— begin Record extracts —

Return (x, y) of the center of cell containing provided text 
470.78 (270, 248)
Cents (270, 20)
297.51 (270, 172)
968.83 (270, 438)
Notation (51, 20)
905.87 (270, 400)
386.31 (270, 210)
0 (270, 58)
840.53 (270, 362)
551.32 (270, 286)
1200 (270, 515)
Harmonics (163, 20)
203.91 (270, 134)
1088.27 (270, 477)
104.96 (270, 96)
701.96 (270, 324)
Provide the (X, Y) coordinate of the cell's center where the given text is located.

— end Record extracts —

Copy the entries above word for word, one line apiece, keeping every coordinate as it stands.

◆ Solved exercise
Return (x, y) of the center of cell containing provided text 
470.78 (270, 248)
Cents (270, 20)
297.51 (270, 172)
968.83 (270, 438)
Notation (51, 20)
905.87 (270, 400)
386.31 (270, 210)
0 (270, 58)
840.53 (270, 362)
551.32 (270, 286)
1200 (270, 515)
Harmonics (163, 20)
203.91 (270, 134)
1088.27 (270, 477)
104.96 (270, 96)
701.96 (270, 324)
Provide the (X, Y) coordinate of the cell's center where the given text is located.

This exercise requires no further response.